"""

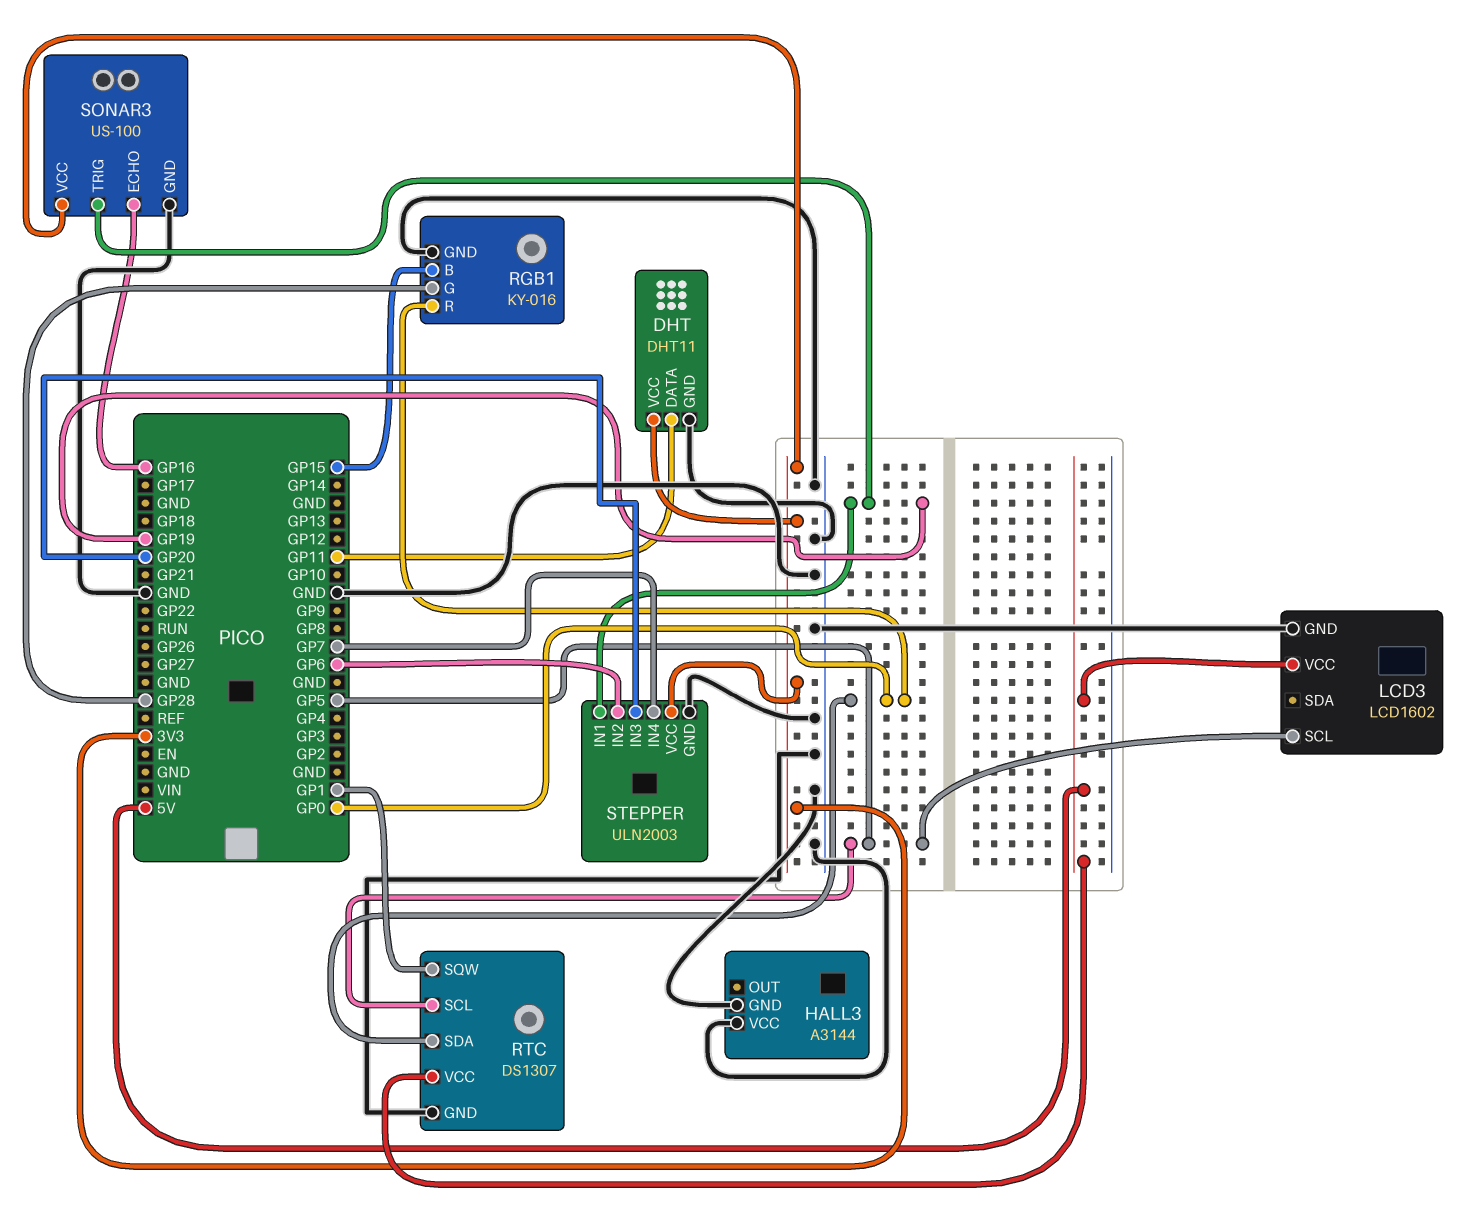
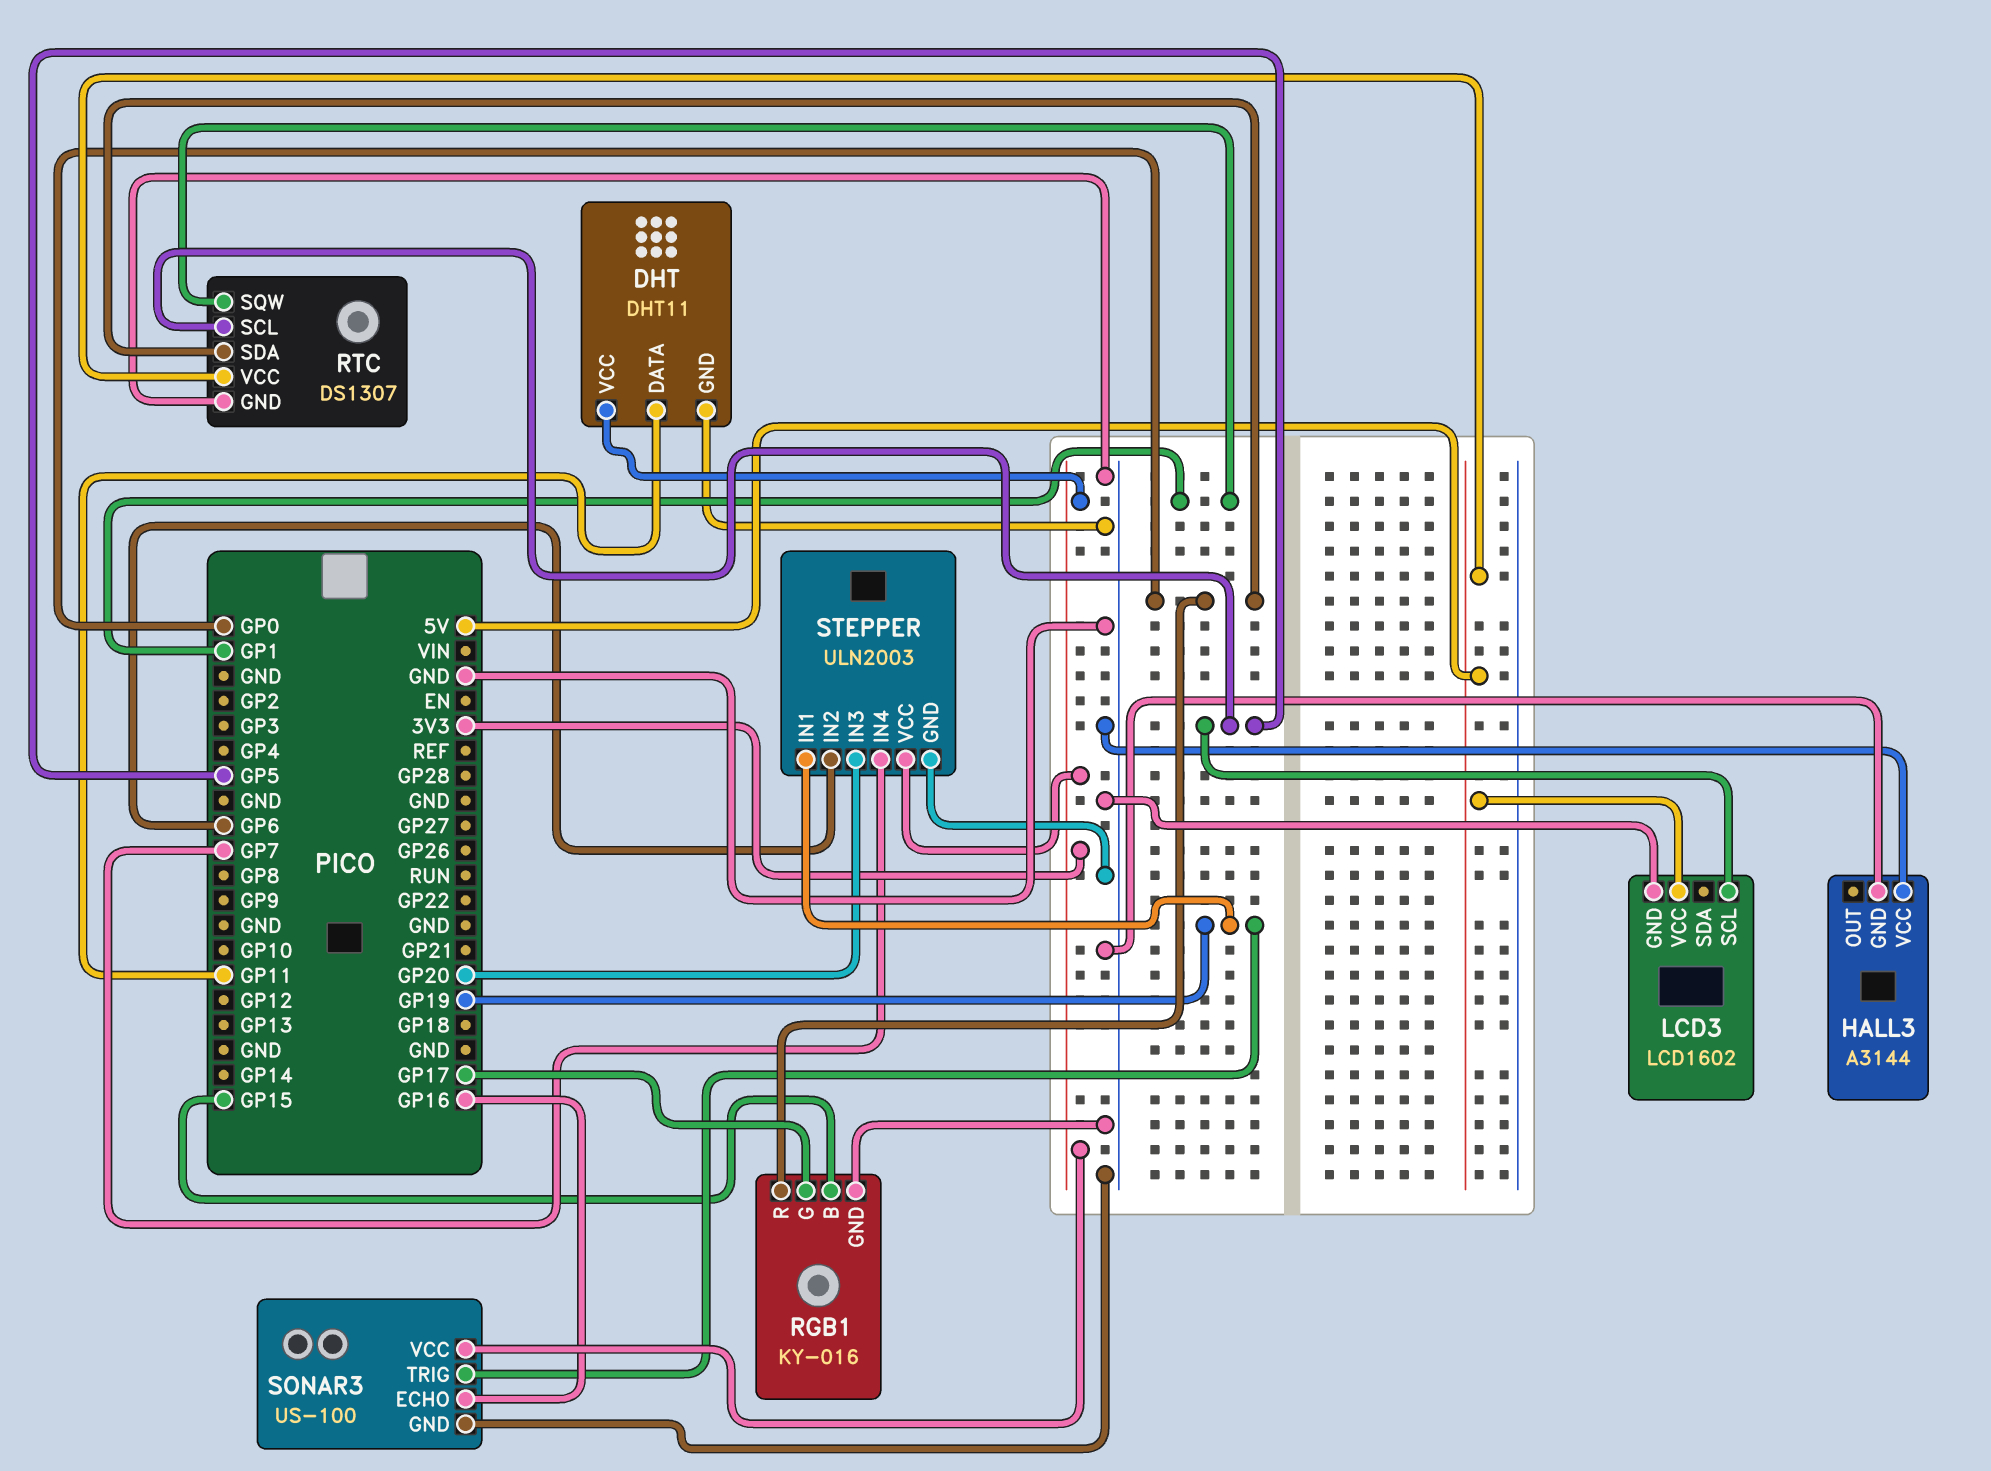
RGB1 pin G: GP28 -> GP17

"""
"""

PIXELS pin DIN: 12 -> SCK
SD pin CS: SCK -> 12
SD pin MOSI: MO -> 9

"""
"""

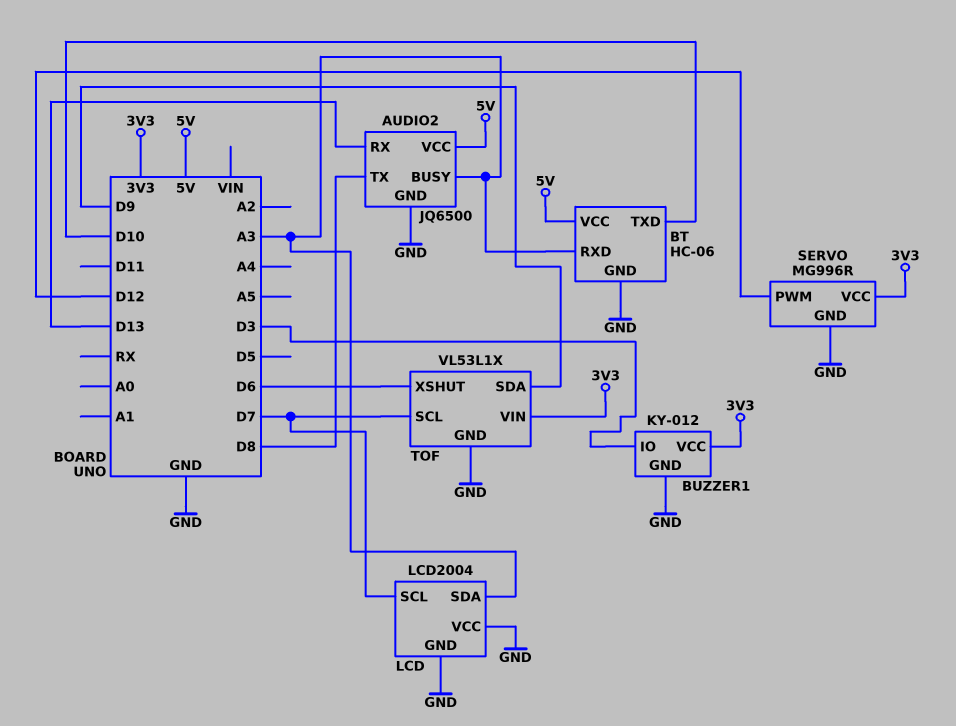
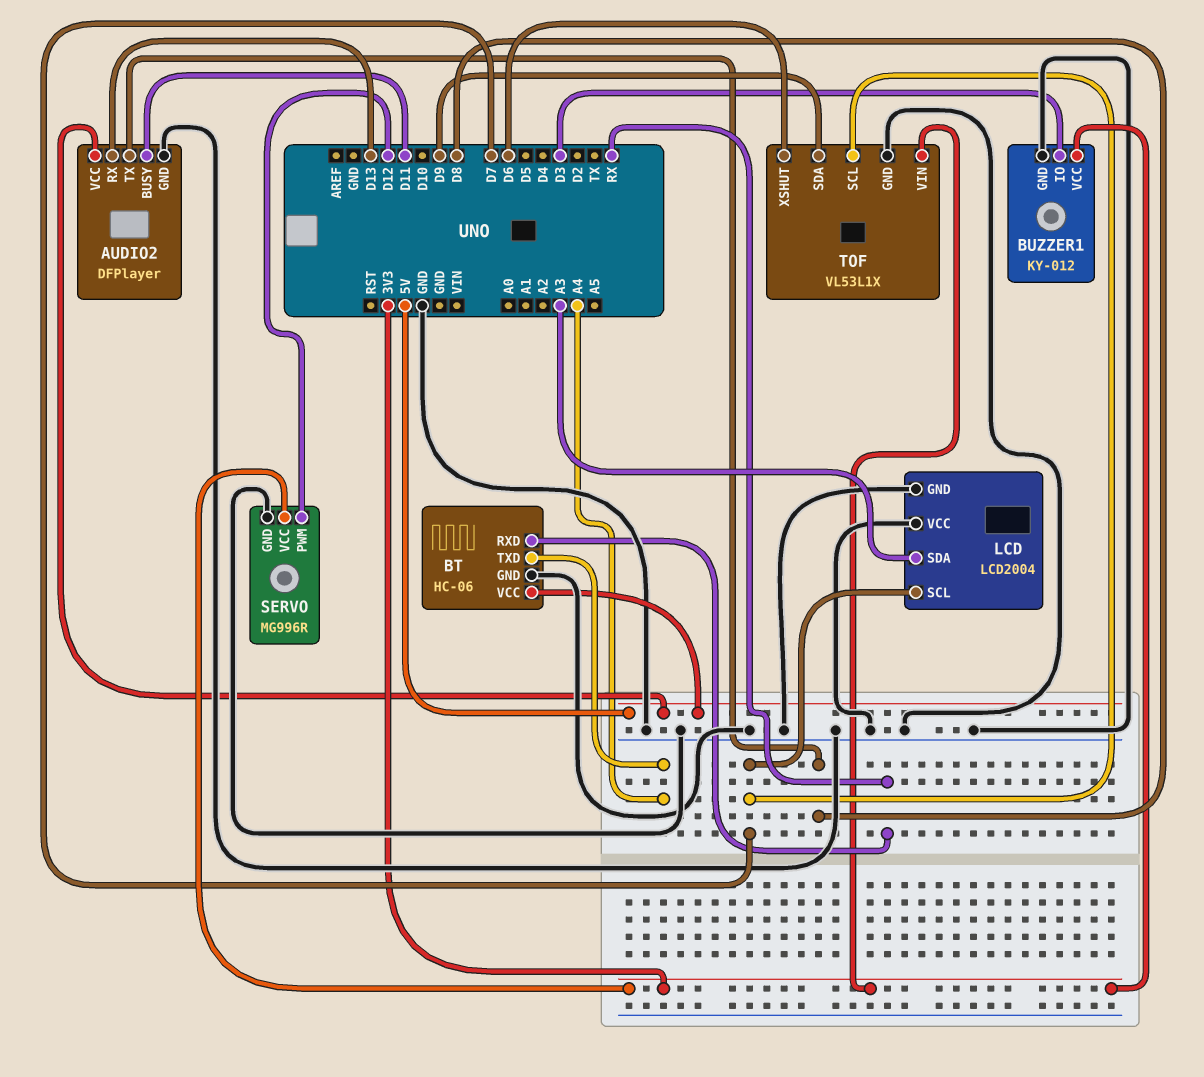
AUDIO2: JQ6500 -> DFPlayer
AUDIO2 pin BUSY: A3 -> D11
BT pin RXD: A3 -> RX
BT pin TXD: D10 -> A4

"""

**EXERCISE PROMPT**.
Output the lines above between the one holding "PIXELS pin DIN: 12 -> SCK" and the one holding "SD pin MOSI: MO -> 9", inclusive, with nothing before or after them.

**RESPONSE**.
PIXELS pin DIN: 12 -> SCK
SD pin CS: SCK -> 12
SD pin MOSI: MO -> 9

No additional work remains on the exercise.